» The task
Repeat each entry exactly. Drop every image.

» Input data
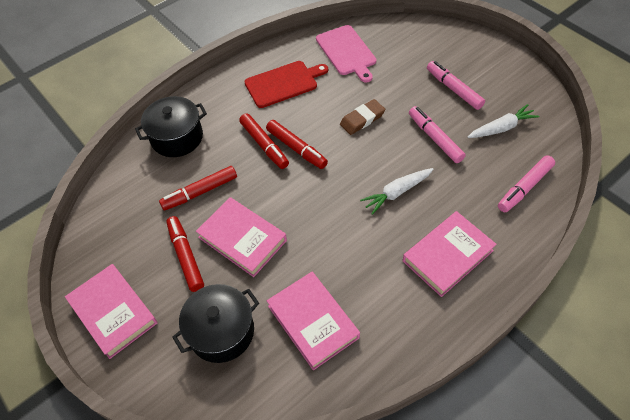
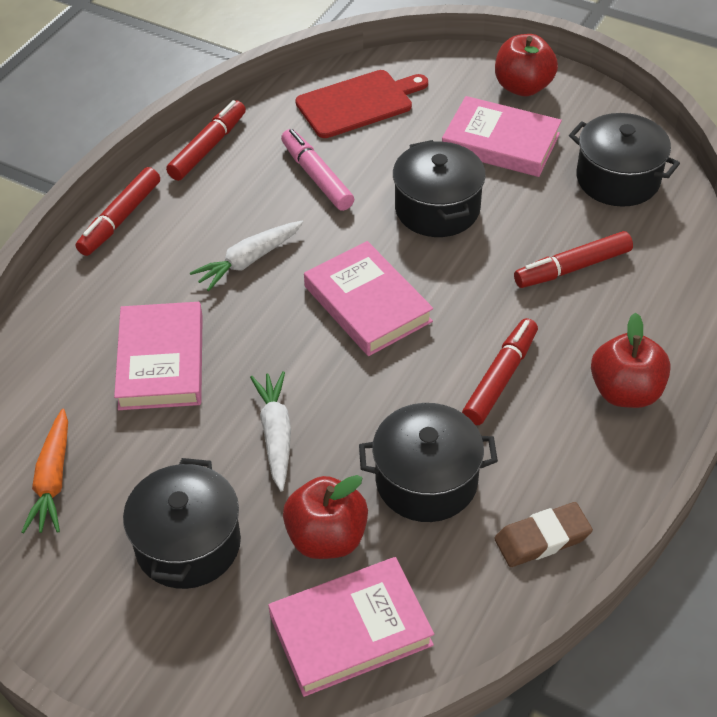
black pot: 2 -> 4
orange carrot: 0 -> 1
pink cutting board: 1 -> 0
pink marker: 3 -> 1
red apple: 0 -> 3

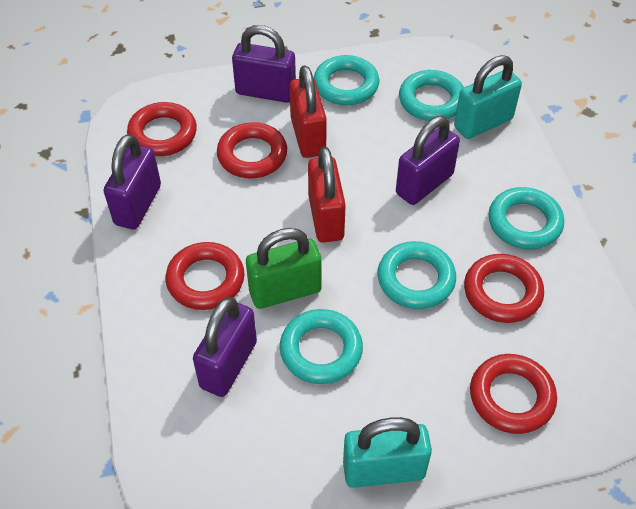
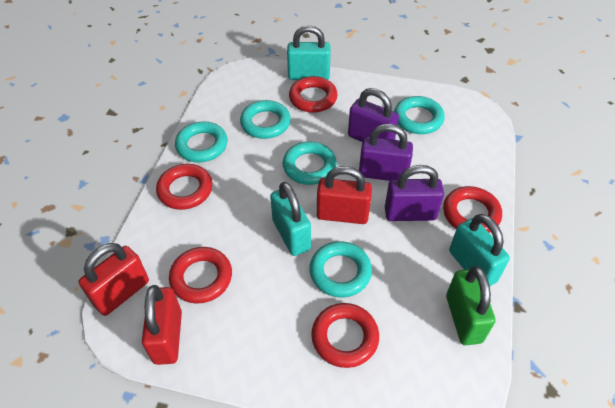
purple padlock: 4 -> 3
red padlock: 2 -> 3
turquoise padlock: 2 -> 3

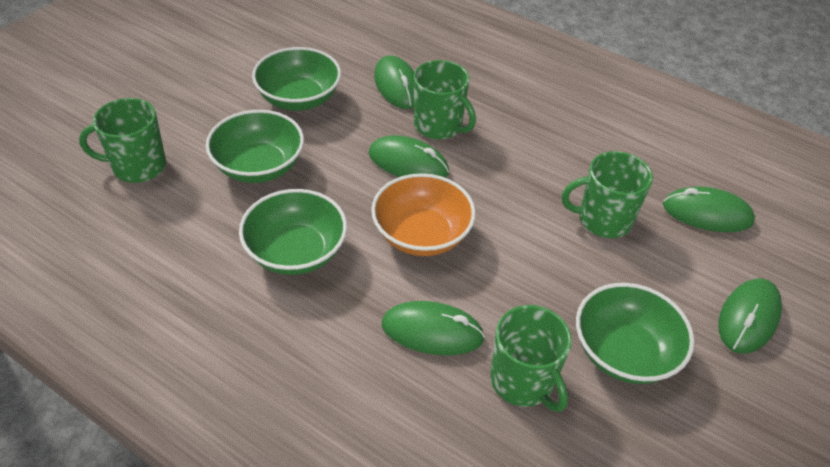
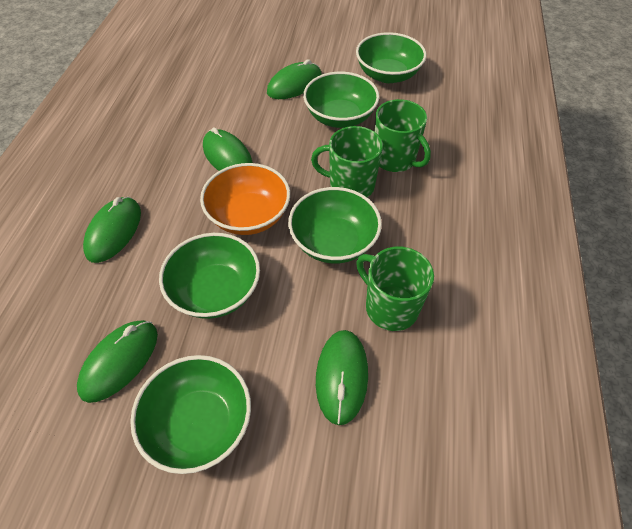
green bowl: 4 -> 5
green mug: 4 -> 3

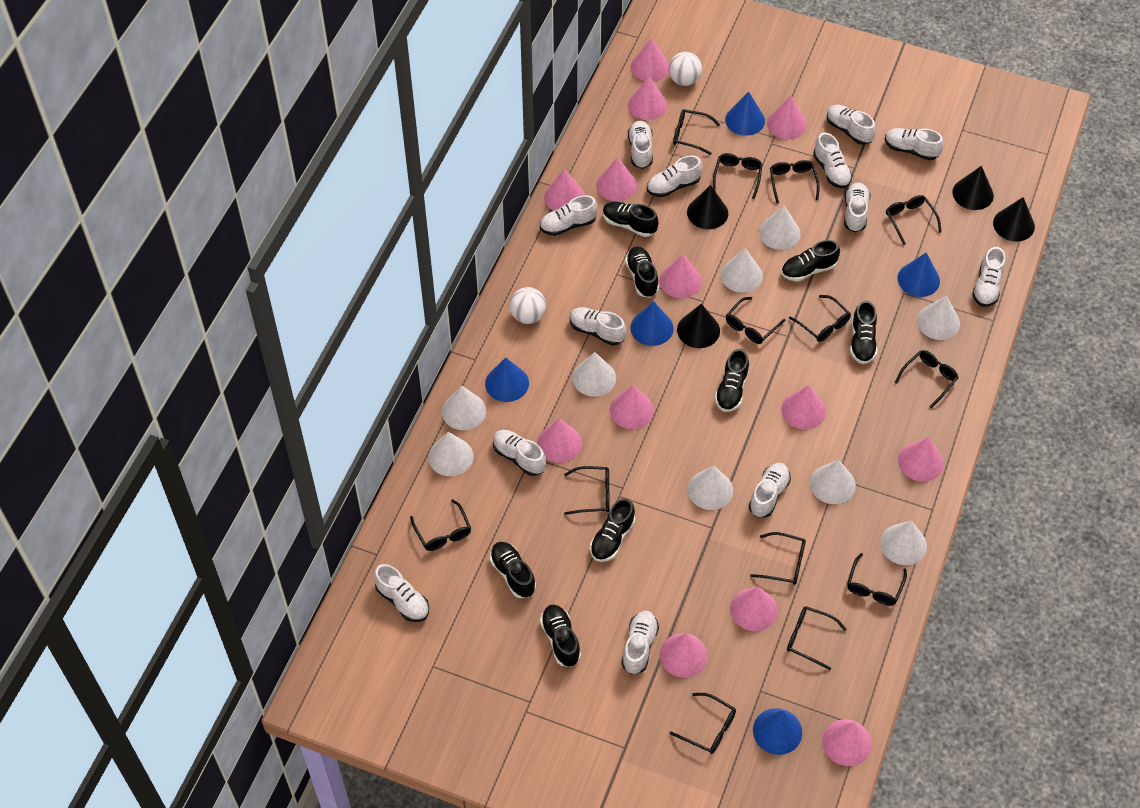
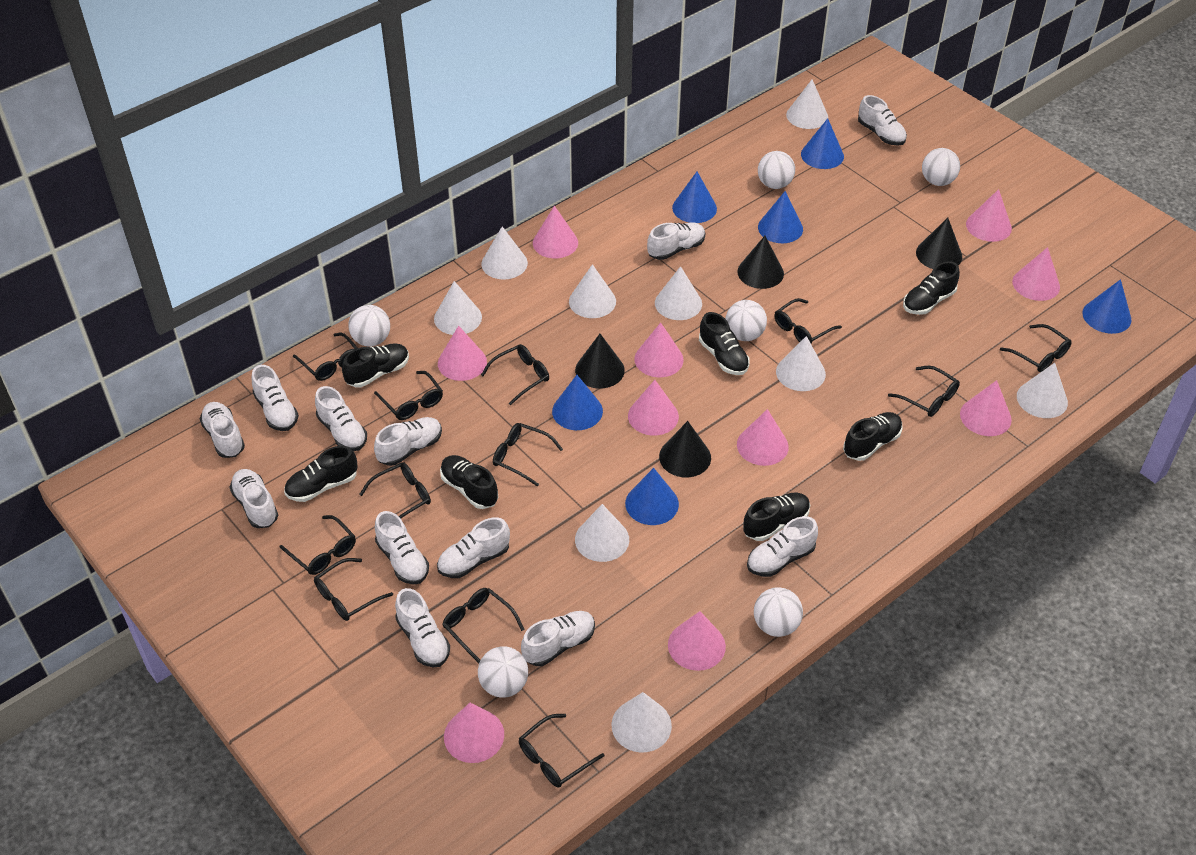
black glasses: 13 -> 12
black shoe: 8 -> 7
blue cone: 5 -> 6
pink cone: 13 -> 10
white ball: 2 -> 6
white shoe: 13 -> 12

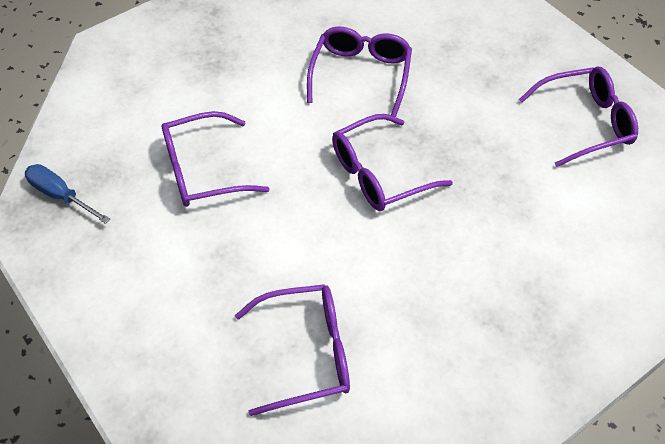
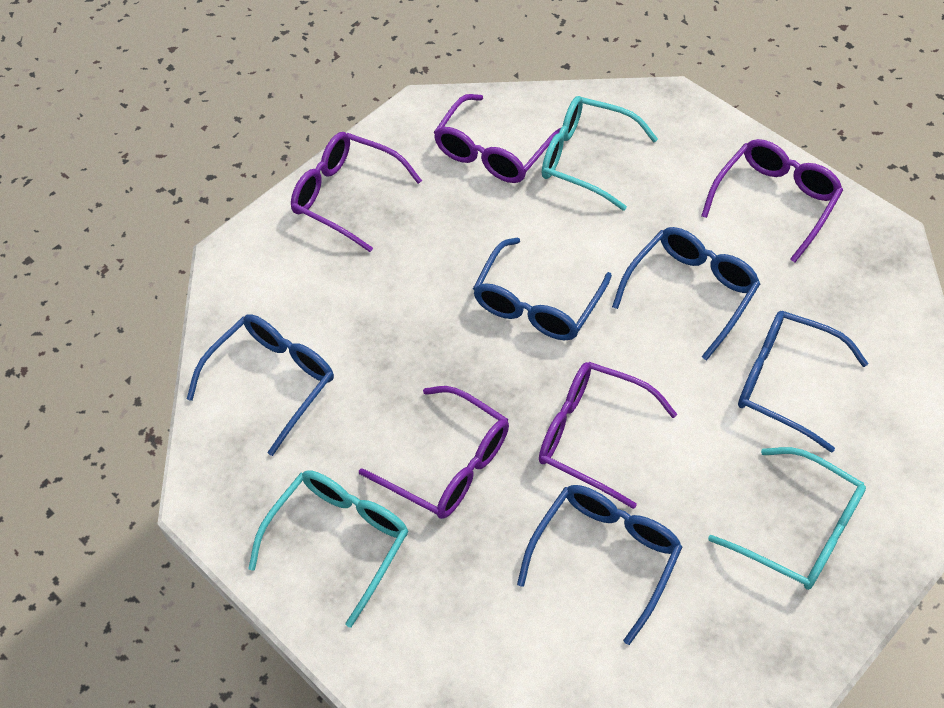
blue glasses: 0 -> 5
blue screwdriver: 1 -> 0
turquoise glasses: 0 -> 3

» Result for this task
black pot: 2 -> 4
orange carrot: 0 -> 1
pink cutting board: 1 -> 0
pink marker: 3 -> 1
red apple: 0 -> 3

purple padlock: 4 -> 3
red padlock: 2 -> 3
turquoise padlock: 2 -> 3

green bowl: 4 -> 5
green mug: 4 -> 3

black glasses: 13 -> 12
black shoe: 8 -> 7
blue cone: 5 -> 6
pink cone: 13 -> 10
white ball: 2 -> 6
white shoe: 13 -> 12

blue glasses: 0 -> 5
blue screwdriver: 1 -> 0
turquoise glasses: 0 -> 3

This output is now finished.